[Items from a data source]
====

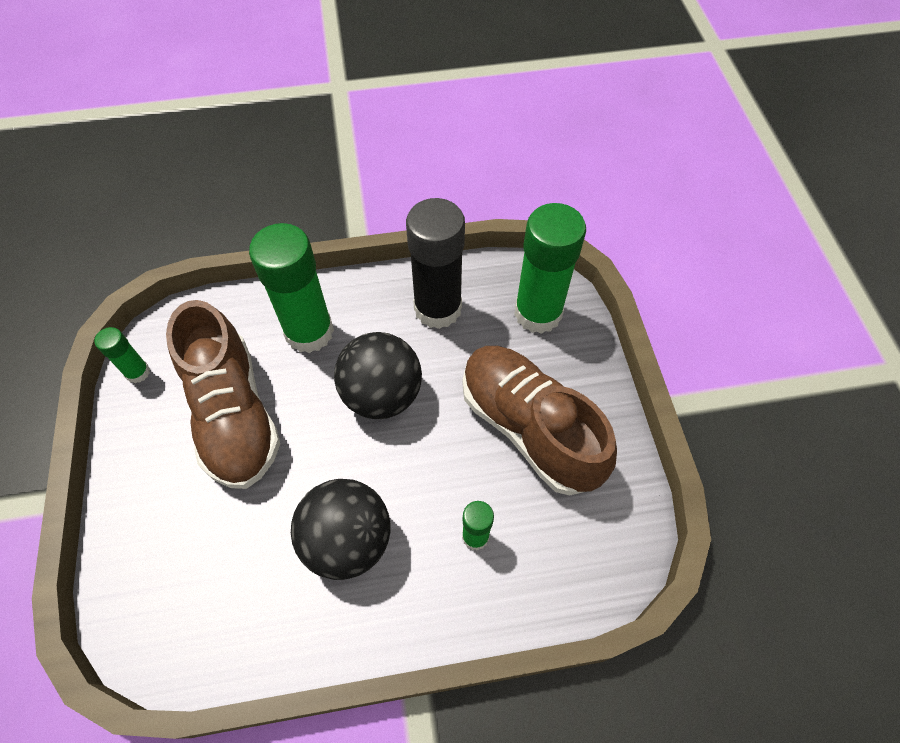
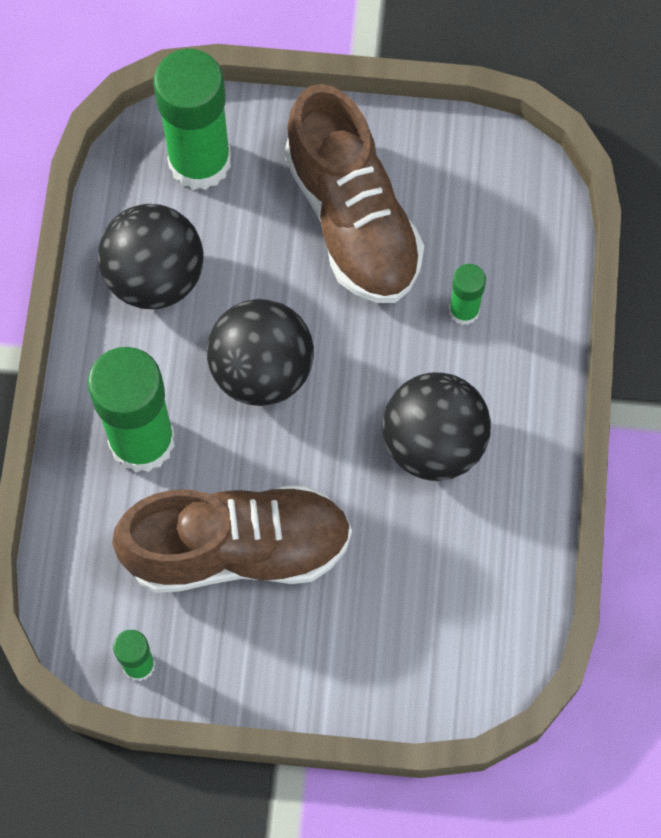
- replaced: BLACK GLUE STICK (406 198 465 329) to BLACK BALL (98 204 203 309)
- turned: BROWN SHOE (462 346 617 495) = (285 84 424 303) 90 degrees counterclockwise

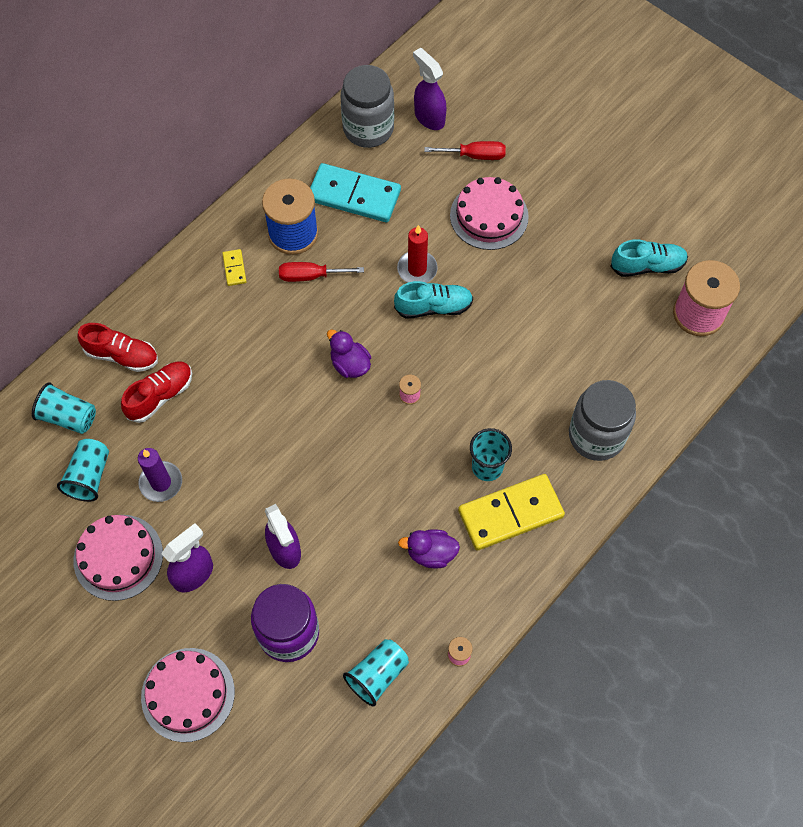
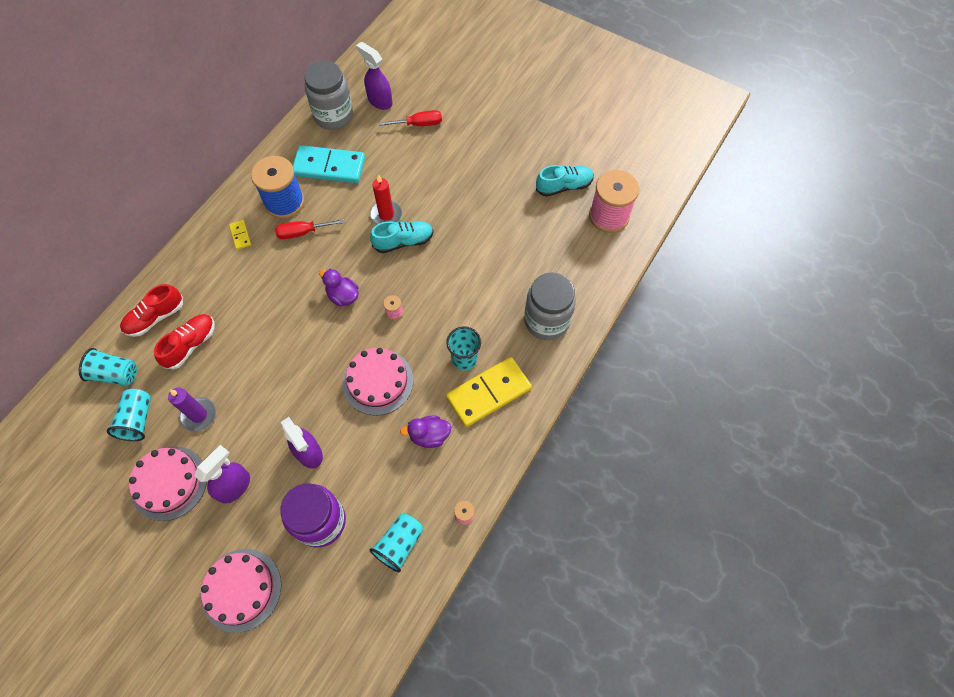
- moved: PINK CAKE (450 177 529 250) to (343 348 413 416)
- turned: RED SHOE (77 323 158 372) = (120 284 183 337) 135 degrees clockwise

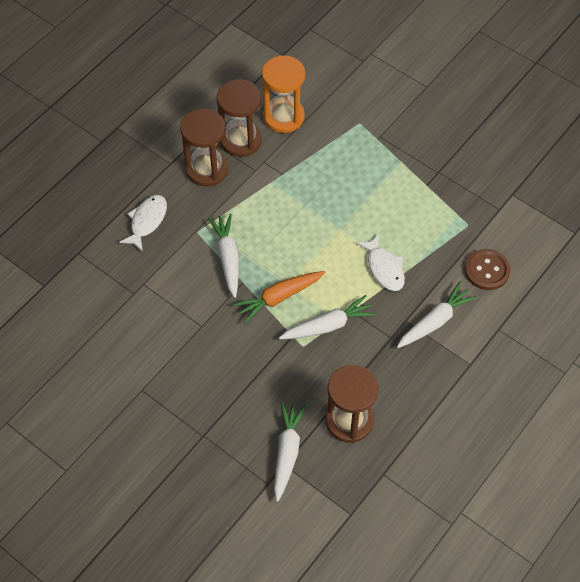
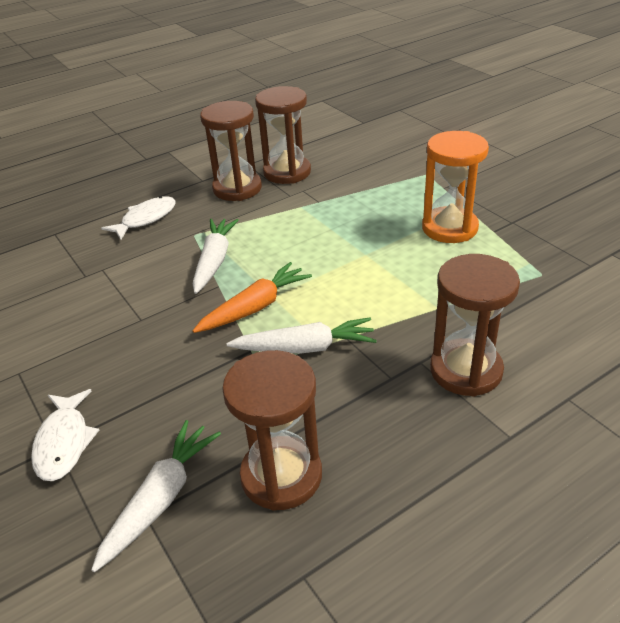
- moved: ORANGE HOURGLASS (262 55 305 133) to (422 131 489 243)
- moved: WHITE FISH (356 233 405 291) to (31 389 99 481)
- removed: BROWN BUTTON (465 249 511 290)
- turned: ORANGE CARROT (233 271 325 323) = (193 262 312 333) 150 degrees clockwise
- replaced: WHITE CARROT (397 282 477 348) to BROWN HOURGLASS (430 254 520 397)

====

Pictures stay out. Transcribe the lines from the start of the entries above through the line with "- removed: BROWN BUTTON (465 249 511 290)", exactly.

■ WRITTEN SOLUTION
- replaced: BLACK GLUE STICK (406 198 465 329) to BLACK BALL (98 204 203 309)
- turned: BROWN SHOE (462 346 617 495) = (285 84 424 303) 90 degrees counterclockwise

- moved: PINK CAKE (450 177 529 250) to (343 348 413 416)
- turned: RED SHOE (77 323 158 372) = (120 284 183 337) 135 degrees clockwise

- moved: ORANGE HOURGLASS (262 55 305 133) to (422 131 489 243)
- moved: WHITE FISH (356 233 405 291) to (31 389 99 481)
- removed: BROWN BUTTON (465 249 511 290)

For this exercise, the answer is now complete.